*** Begin section ***
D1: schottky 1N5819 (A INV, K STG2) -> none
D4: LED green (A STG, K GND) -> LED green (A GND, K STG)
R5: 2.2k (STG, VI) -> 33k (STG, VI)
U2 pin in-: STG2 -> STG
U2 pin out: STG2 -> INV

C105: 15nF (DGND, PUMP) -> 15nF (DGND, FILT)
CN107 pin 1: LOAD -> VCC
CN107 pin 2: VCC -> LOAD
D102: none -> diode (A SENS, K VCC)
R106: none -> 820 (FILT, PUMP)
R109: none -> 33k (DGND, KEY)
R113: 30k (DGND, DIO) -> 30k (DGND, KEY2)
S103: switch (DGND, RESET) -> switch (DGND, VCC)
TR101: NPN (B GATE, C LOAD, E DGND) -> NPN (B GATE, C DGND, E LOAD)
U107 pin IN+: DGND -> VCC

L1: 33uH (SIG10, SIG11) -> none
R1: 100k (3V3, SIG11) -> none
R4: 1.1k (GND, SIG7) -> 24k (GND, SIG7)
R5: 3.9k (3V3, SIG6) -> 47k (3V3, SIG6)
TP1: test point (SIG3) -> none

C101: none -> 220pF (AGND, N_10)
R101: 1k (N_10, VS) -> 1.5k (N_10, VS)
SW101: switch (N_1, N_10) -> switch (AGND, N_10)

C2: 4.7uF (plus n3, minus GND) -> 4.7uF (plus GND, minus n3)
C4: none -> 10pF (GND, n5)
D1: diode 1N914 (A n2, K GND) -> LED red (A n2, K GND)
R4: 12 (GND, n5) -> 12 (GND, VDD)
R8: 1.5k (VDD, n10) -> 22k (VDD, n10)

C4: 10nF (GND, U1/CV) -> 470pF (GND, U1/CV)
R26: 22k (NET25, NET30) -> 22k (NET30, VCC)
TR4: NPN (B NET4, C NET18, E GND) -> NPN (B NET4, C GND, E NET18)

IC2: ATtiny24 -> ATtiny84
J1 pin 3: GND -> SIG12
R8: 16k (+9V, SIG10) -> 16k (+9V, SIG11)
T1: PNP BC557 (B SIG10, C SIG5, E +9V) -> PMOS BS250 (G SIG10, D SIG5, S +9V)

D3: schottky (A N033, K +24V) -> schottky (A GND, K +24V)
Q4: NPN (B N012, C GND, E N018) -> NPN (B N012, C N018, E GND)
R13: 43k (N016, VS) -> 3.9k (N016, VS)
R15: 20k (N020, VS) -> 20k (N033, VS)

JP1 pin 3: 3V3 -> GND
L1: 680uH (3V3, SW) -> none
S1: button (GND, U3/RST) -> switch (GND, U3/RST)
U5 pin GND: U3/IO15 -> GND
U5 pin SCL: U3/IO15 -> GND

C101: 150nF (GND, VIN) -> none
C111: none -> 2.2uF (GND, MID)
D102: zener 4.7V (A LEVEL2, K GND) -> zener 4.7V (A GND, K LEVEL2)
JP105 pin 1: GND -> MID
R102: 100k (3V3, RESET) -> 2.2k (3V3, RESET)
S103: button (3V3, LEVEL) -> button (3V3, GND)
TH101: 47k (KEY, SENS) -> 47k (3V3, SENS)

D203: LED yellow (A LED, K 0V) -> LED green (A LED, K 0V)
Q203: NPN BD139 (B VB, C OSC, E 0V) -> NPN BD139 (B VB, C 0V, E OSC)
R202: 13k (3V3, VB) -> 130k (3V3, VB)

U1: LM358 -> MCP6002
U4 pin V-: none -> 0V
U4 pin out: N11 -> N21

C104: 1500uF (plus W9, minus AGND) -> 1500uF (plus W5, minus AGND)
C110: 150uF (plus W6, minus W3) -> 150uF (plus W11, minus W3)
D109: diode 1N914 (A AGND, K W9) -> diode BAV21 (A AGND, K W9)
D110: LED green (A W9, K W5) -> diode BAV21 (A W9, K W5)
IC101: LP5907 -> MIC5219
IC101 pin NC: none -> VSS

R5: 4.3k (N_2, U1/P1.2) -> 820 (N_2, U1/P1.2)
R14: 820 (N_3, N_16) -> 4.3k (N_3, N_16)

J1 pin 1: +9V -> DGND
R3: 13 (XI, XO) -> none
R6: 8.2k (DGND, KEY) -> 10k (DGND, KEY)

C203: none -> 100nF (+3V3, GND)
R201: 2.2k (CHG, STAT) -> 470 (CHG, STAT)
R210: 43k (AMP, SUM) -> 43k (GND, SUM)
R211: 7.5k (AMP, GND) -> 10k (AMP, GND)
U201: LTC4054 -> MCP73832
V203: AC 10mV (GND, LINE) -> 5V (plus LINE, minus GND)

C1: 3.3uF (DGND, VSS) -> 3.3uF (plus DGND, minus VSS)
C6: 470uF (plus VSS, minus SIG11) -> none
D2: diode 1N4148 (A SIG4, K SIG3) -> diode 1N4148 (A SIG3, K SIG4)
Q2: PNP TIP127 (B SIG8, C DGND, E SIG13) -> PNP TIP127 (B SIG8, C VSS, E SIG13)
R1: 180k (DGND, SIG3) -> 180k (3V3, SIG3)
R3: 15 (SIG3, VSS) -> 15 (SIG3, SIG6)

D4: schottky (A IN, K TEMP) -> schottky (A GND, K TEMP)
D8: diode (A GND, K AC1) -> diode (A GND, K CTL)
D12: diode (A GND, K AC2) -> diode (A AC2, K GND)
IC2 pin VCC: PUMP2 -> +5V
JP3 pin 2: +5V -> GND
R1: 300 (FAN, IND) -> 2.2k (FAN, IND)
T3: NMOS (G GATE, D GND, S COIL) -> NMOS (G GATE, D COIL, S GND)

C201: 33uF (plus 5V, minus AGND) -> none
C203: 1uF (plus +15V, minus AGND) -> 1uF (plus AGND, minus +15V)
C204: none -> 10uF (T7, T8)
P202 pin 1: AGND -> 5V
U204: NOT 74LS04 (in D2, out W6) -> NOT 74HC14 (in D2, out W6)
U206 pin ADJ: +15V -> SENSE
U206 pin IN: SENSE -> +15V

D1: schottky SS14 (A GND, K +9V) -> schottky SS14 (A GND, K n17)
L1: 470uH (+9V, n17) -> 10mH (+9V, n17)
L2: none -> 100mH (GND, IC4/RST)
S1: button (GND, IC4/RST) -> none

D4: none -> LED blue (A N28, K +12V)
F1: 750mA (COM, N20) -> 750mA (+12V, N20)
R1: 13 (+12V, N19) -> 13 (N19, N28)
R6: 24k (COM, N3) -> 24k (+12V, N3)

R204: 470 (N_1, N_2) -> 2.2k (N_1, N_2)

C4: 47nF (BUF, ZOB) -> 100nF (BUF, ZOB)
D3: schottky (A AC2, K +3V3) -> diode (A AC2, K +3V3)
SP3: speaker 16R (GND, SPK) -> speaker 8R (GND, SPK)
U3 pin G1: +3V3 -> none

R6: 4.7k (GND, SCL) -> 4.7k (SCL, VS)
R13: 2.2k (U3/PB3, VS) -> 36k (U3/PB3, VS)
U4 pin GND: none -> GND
*** End section ***
Only one stretch of the data above is needed. Restate it word for word, from the line containing "R1: 100k (3V3, SIG11) -> none" through the line containing "R202: 13k (3V3, VB) -> 130k (3V3, VB)", both ends included.

R1: 100k (3V3, SIG11) -> none
R4: 1.1k (GND, SIG7) -> 24k (GND, SIG7)
R5: 3.9k (3V3, SIG6) -> 47k (3V3, SIG6)
TP1: test point (SIG3) -> none

C101: none -> 220pF (AGND, N_10)
R101: 1k (N_10, VS) -> 1.5k (N_10, VS)
SW101: switch (N_1, N_10) -> switch (AGND, N_10)

C2: 4.7uF (plus n3, minus GND) -> 4.7uF (plus GND, minus n3)
C4: none -> 10pF (GND, n5)
D1: diode 1N914 (A n2, K GND) -> LED red (A n2, K GND)
R4: 12 (GND, n5) -> 12 (GND, VDD)
R8: 1.5k (VDD, n10) -> 22k (VDD, n10)

C4: 10nF (GND, U1/CV) -> 470pF (GND, U1/CV)
R26: 22k (NET25, NET30) -> 22k (NET30, VCC)
TR4: NPN (B NET4, C NET18, E GND) -> NPN (B NET4, C GND, E NET18)

IC2: ATtiny24 -> ATtiny84
J1 pin 3: GND -> SIG12
R8: 16k (+9V, SIG10) -> 16k (+9V, SIG11)
T1: PNP BC557 (B SIG10, C SIG5, E +9V) -> PMOS BS250 (G SIG10, D SIG5, S +9V)

D3: schottky (A N033, K +24V) -> schottky (A GND, K +24V)
Q4: NPN (B N012, C GND, E N018) -> NPN (B N012, C N018, E GND)
R13: 43k (N016, VS) -> 3.9k (N016, VS)
R15: 20k (N020, VS) -> 20k (N033, VS)

JP1 pin 3: 3V3 -> GND
L1: 680uH (3V3, SW) -> none
S1: button (GND, U3/RST) -> switch (GND, U3/RST)
U5 pin GND: U3/IO15 -> GND
U5 pin SCL: U3/IO15 -> GND

C101: 150nF (GND, VIN) -> none
C111: none -> 2.2uF (GND, MID)
D102: zener 4.7V (A LEVEL2, K GND) -> zener 4.7V (A GND, K LEVEL2)
JP105 pin 1: GND -> MID
R102: 100k (3V3, RESET) -> 2.2k (3V3, RESET)
S103: button (3V3, LEVEL) -> button (3V3, GND)
TH101: 47k (KEY, SENS) -> 47k (3V3, SENS)

D203: LED yellow (A LED, K 0V) -> LED green (A LED, K 0V)
Q203: NPN BD139 (B VB, C OSC, E 0V) -> NPN BD139 (B VB, C 0V, E OSC)
R202: 13k (3V3, VB) -> 130k (3V3, VB)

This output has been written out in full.